• **Your assignment**:
Return the following data exactly, with all pictures left out.

::::::::

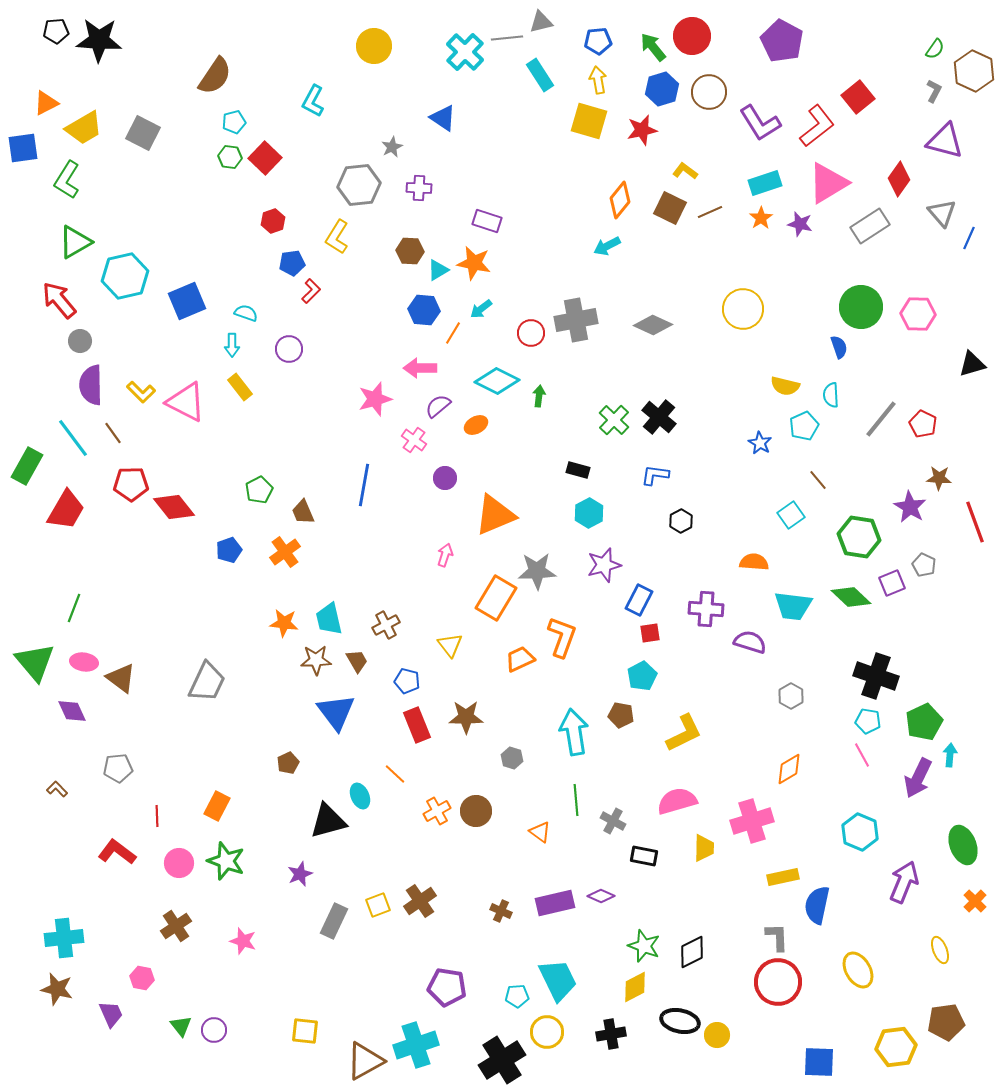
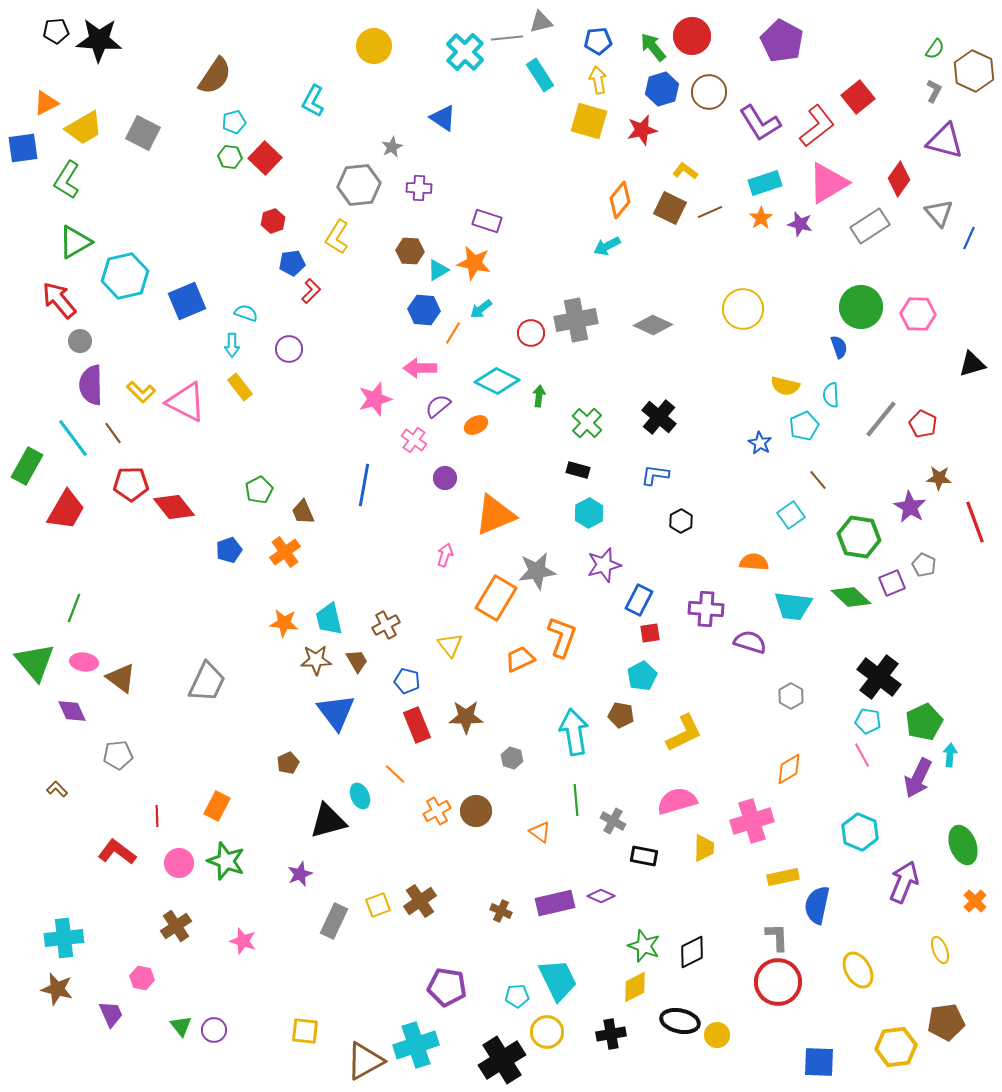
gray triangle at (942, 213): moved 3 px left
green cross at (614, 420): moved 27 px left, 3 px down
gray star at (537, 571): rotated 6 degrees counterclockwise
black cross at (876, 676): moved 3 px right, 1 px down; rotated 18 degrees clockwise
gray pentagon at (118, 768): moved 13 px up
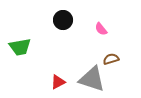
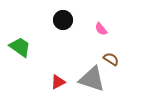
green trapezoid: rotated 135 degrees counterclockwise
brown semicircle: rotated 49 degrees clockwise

::::::::

• **Response to this task**:
gray triangle at (942, 213): moved 3 px left
green cross at (614, 420): moved 27 px left, 3 px down
gray star at (537, 571): rotated 6 degrees counterclockwise
black cross at (876, 676): moved 3 px right, 1 px down; rotated 18 degrees clockwise
gray pentagon at (118, 768): moved 13 px up
green trapezoid: rotated 135 degrees counterclockwise
brown semicircle: rotated 49 degrees clockwise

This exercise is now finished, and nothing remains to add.